# WHAT YOU ARE ASKED TO DO
Copy out each line below in which the string "minus" appears.

Difference listings:
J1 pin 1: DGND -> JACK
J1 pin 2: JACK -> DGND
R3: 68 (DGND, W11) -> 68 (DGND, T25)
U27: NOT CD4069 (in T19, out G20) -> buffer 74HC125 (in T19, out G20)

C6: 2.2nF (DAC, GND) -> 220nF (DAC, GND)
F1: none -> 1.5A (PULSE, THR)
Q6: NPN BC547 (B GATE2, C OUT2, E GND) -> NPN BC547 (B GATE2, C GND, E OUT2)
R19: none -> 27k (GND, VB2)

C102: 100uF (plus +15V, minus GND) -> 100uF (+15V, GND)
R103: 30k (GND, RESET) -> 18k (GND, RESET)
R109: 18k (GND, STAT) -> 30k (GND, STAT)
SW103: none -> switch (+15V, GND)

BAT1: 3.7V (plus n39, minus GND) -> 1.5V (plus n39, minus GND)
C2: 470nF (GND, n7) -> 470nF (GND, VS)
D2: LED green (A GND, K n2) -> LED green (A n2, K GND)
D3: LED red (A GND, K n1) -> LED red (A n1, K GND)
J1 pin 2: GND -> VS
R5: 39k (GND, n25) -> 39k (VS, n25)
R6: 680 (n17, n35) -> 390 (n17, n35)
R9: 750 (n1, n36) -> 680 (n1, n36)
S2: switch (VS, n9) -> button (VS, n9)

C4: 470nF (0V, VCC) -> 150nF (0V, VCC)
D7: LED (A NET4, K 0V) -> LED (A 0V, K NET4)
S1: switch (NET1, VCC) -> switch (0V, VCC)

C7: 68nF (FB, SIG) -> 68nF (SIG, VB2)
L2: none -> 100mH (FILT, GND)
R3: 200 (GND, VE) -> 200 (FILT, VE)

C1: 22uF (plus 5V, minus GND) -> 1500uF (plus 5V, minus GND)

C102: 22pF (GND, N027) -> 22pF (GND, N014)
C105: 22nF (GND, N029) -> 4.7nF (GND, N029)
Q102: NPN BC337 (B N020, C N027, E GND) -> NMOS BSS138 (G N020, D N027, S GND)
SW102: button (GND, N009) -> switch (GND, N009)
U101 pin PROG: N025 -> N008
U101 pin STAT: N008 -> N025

# EXERCISE RESPONSE
C102: 100uF (plus +15V, minus GND) -> 100uF (+15V, GND)
BAT1: 3.7V (plus n39, minus GND) -> 1.5V (plus n39, minus GND)
C1: 22uF (plus 5V, minus GND) -> 1500uF (plus 5V, minus GND)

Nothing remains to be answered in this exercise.